(Image sets with object changes)
# # # # # # #

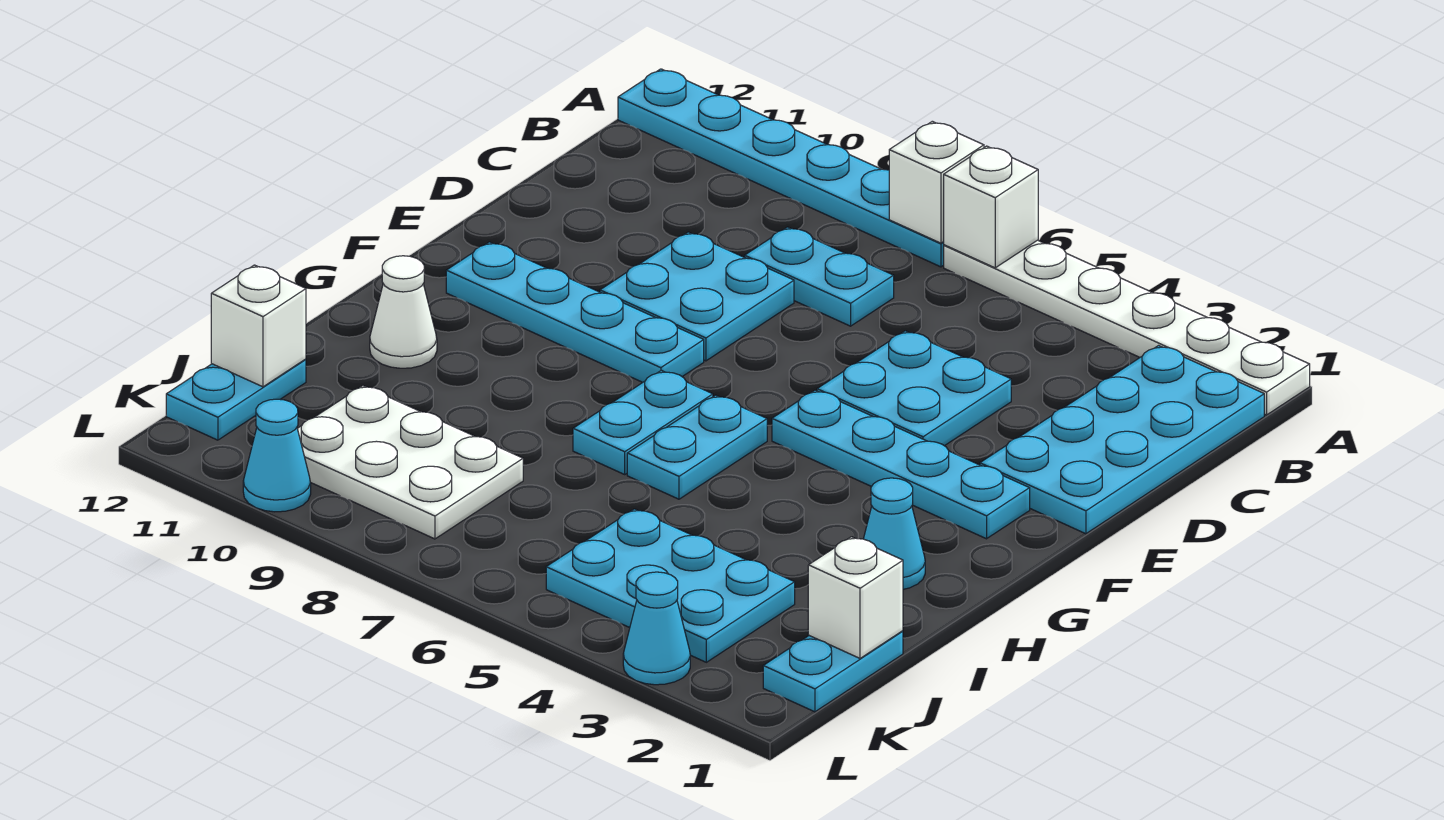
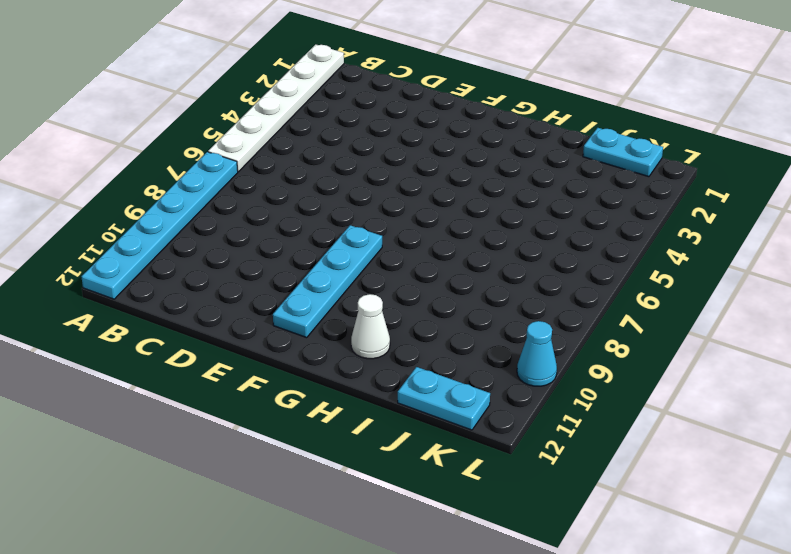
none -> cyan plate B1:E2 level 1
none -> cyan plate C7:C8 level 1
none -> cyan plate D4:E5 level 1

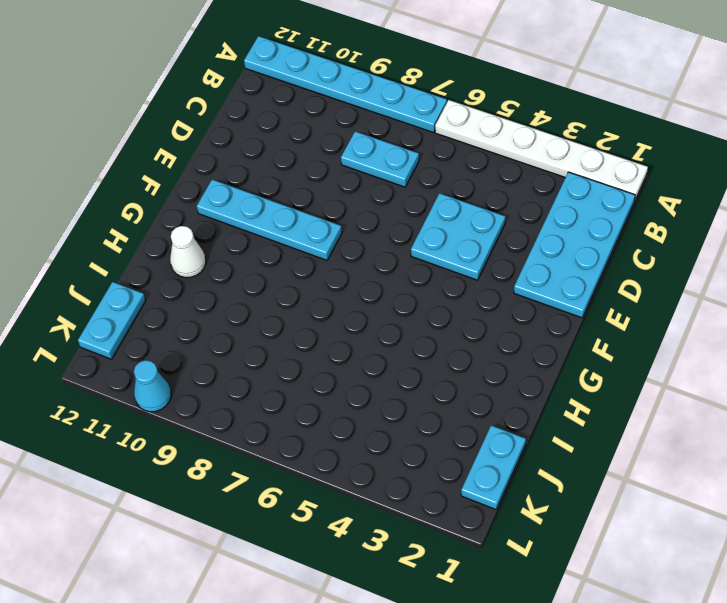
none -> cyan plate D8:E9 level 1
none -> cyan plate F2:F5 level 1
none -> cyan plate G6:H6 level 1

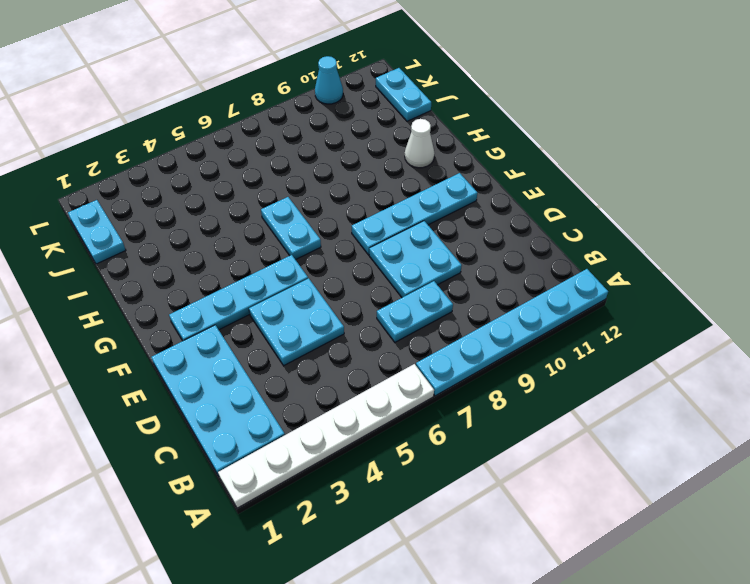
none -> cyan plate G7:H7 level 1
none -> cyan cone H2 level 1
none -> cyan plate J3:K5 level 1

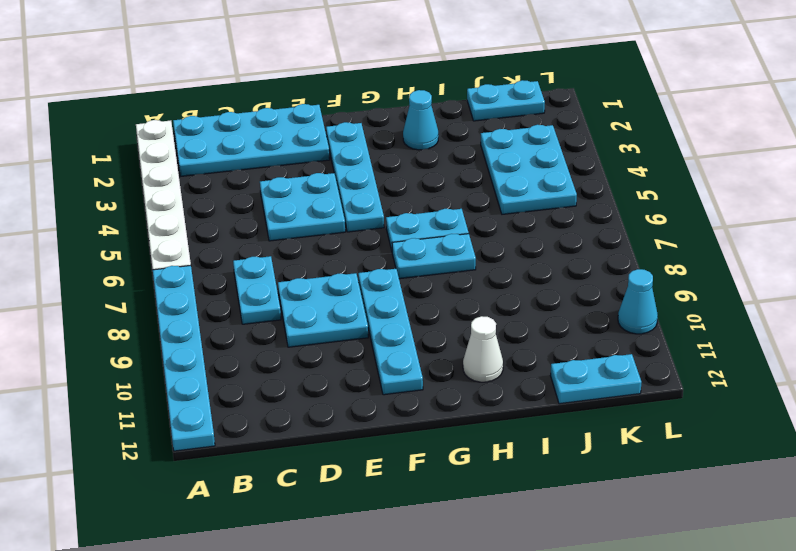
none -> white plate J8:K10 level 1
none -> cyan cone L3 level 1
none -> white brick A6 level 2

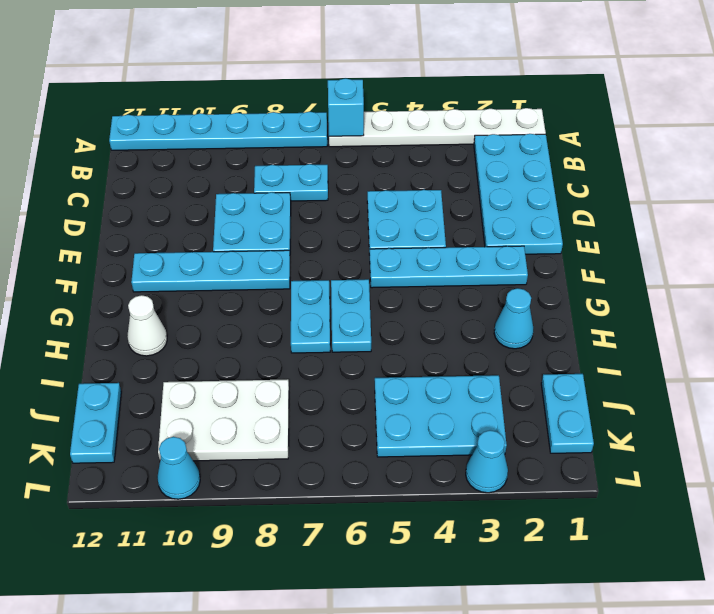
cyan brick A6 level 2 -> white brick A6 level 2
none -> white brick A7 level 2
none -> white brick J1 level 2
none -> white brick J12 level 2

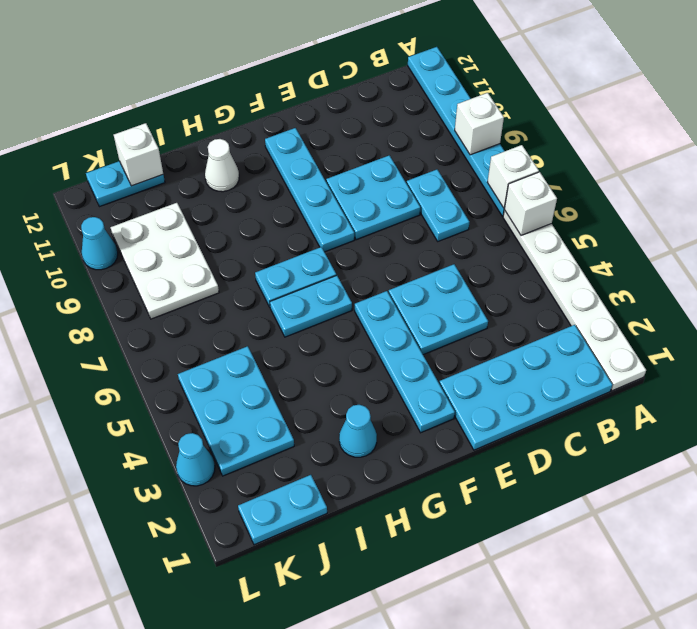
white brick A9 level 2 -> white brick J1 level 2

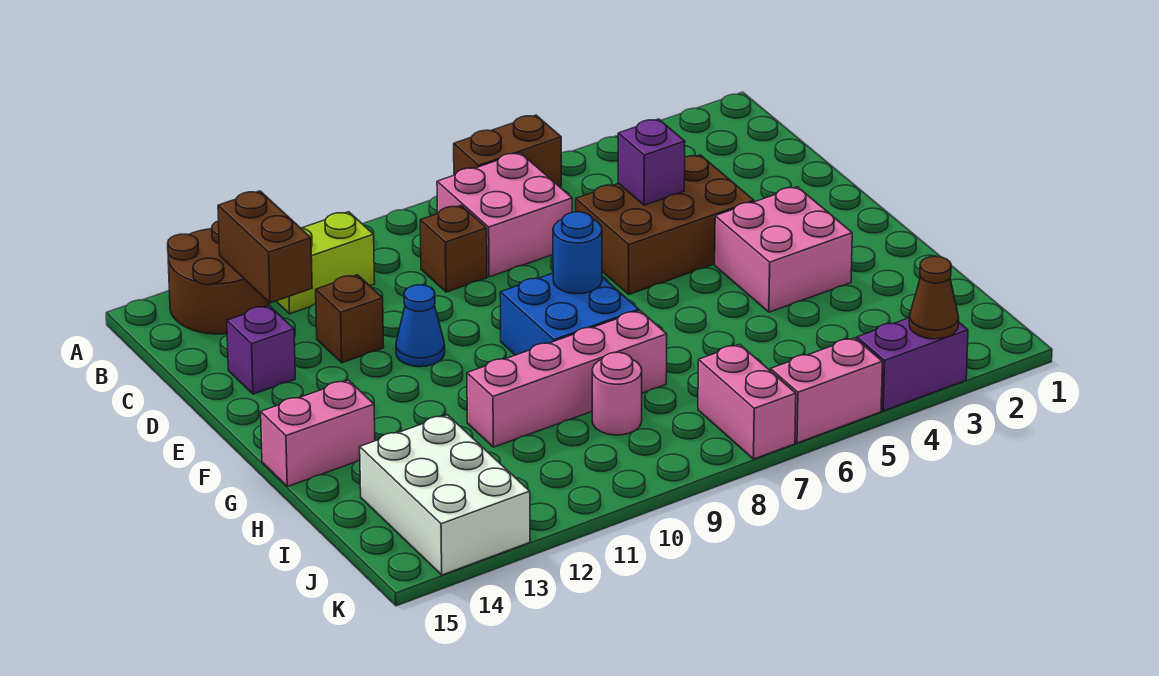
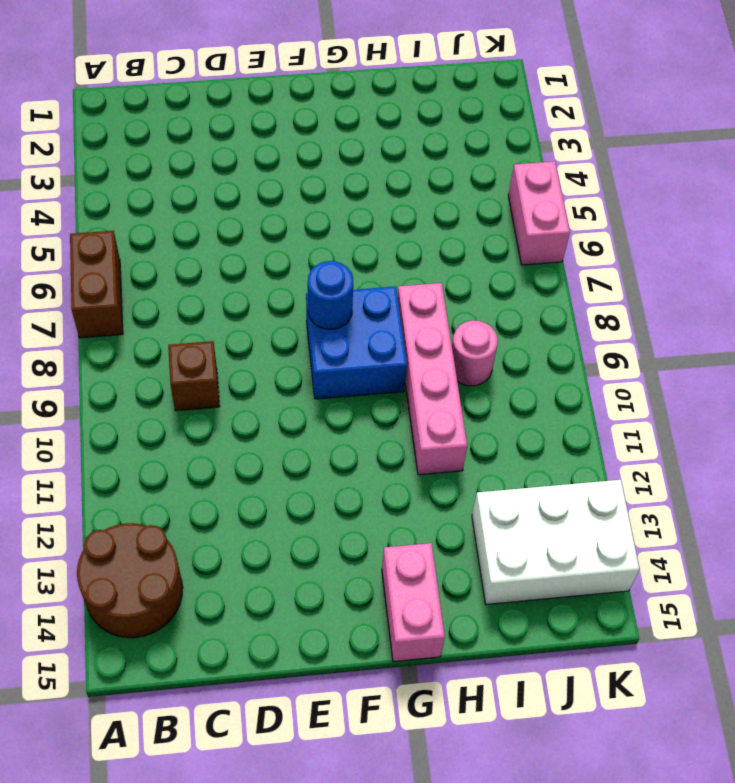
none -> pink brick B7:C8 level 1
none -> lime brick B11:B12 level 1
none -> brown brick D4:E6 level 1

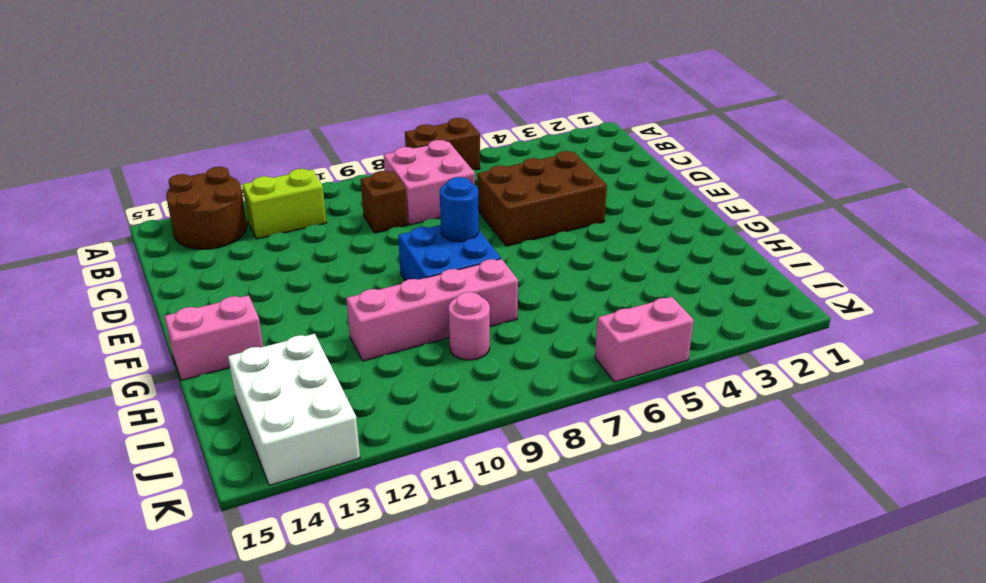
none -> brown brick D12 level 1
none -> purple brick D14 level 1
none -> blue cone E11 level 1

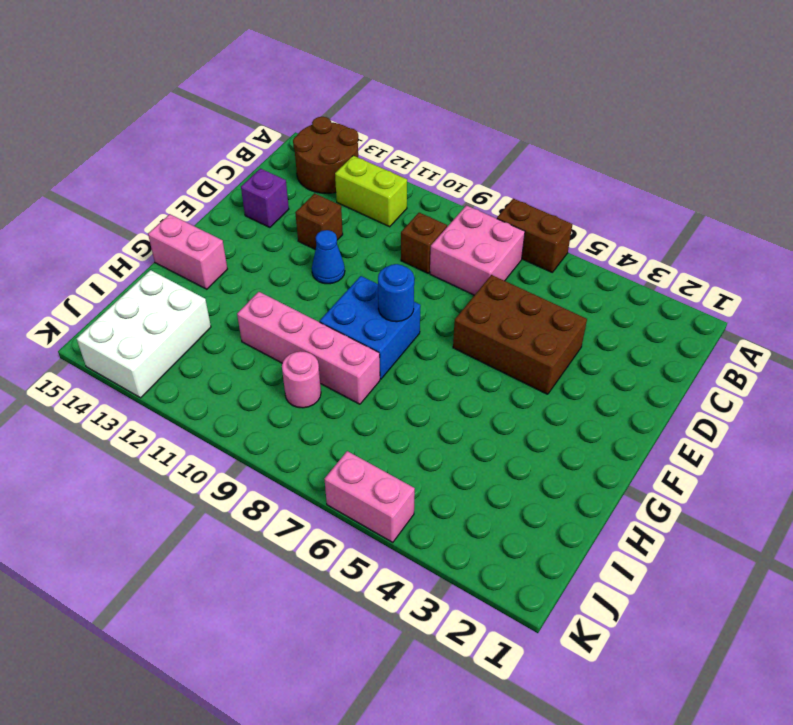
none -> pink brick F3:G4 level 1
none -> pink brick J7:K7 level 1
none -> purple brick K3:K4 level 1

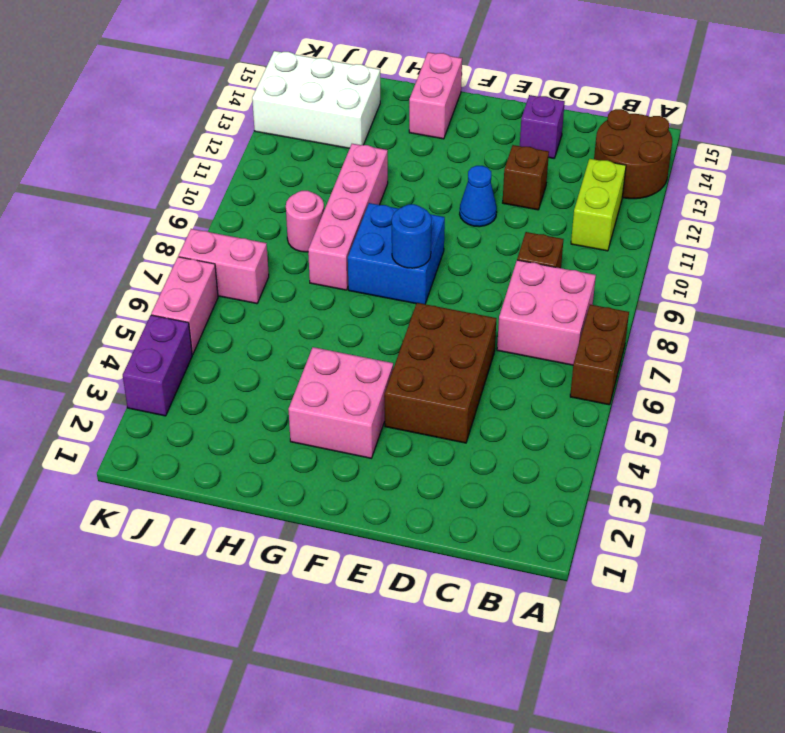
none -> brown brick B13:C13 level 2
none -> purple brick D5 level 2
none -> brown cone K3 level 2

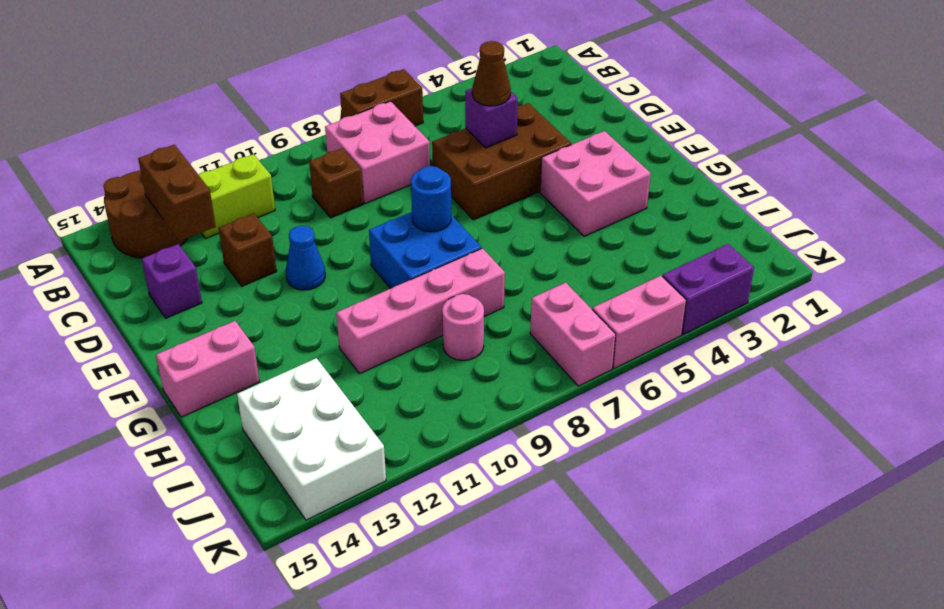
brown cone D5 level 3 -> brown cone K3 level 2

# # # # # # #

WHAT TO DO
When you reproduce the data shown above, keep each line exact and omit every picture.

SOLUTION FOR THIS TASK
none -> cyan plate B1:E2 level 1
none -> cyan plate C7:C8 level 1
none -> cyan plate D4:E5 level 1

none -> cyan plate D8:E9 level 1
none -> cyan plate F2:F5 level 1
none -> cyan plate G6:H6 level 1

none -> cyan plate G7:H7 level 1
none -> cyan cone H2 level 1
none -> cyan plate J3:K5 level 1

none -> white plate J8:K10 level 1
none -> cyan cone L3 level 1
none -> white brick A6 level 2

cyan brick A6 level 2 -> white brick A6 level 2
none -> white brick A7 level 2
none -> white brick J1 level 2
none -> white brick J12 level 2

white brick A9 level 2 -> white brick J1 level 2

none -> pink brick B7:C8 level 1
none -> lime brick B11:B12 level 1
none -> brown brick D4:E6 level 1

none -> brown brick D12 level 1
none -> purple brick D14 level 1
none -> blue cone E11 level 1

none -> pink brick F3:G4 level 1
none -> pink brick J7:K7 level 1
none -> purple brick K3:K4 level 1

none -> brown brick B13:C13 level 2
none -> purple brick D5 level 2
none -> brown cone K3 level 2

brown cone D5 level 3 -> brown cone K3 level 2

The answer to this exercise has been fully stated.